Exercise brief: Could you copy each of the items below word for word, leaving out the pictures?

Supplied entries:
++++++++
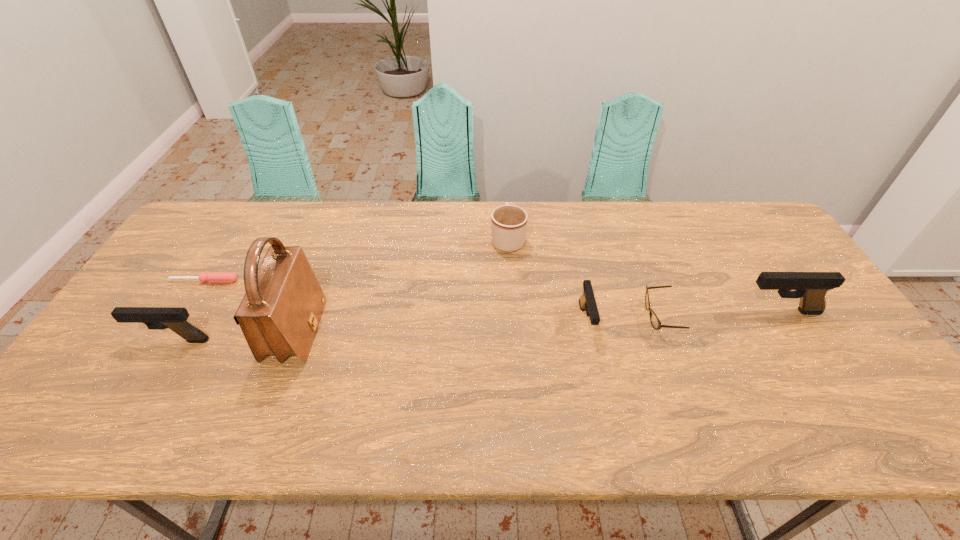
The image size is (960, 540). I want to click on the second shortest pistol, so click(x=157, y=318).

Find the location of `the second pistol from right to left`. the second pistol from right to left is located at coordinates (587, 302).

Locate an element on the screen. This screenshot has height=540, width=960. the fifth tallest object is located at coordinates (587, 302).

In order to click on the tallest pistol in this screenshot , I will do `click(811, 287)`.

At what (x,y) coordinates should I click in order to perform the action: click on the rightmost object. Please return your answer as a coordinate pair (x, y). Looking at the image, I should click on (811, 287).

The width and height of the screenshot is (960, 540). I want to click on screwdriver, so click(213, 277).

Where is `the sixth nearest object`? The width and height of the screenshot is (960, 540). the sixth nearest object is located at coordinates (213, 277).

The image size is (960, 540). I want to click on the fourth object from right to left, so click(x=508, y=222).

Locate an element on the screen. The width and height of the screenshot is (960, 540). mug is located at coordinates (508, 222).

This screenshot has height=540, width=960. In order to click on shoulder bag in this screenshot , I will do `click(279, 314)`.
++++++++
Reply:
The image size is (960, 540). I want to click on the second shortest pistol, so click(x=157, y=318).

Find the location of `the second pistol from right to left`. the second pistol from right to left is located at coordinates (587, 302).

Locate an element on the screen. This screenshot has height=540, width=960. the fifth tallest object is located at coordinates (587, 302).

In order to click on the tallest pistol in this screenshot , I will do `click(811, 287)`.

At what (x,y) coordinates should I click in order to perform the action: click on the rightmost object. Please return your answer as a coordinate pair (x, y). Looking at the image, I should click on (811, 287).

The width and height of the screenshot is (960, 540). I want to click on screwdriver, so click(213, 277).

Where is `the sixth nearest object`? The width and height of the screenshot is (960, 540). the sixth nearest object is located at coordinates (213, 277).

The image size is (960, 540). I want to click on the fourth object from right to left, so click(x=508, y=222).

Locate an element on the screen. The width and height of the screenshot is (960, 540). mug is located at coordinates (508, 222).

This screenshot has height=540, width=960. In order to click on shoulder bag in this screenshot , I will do `click(279, 314)`.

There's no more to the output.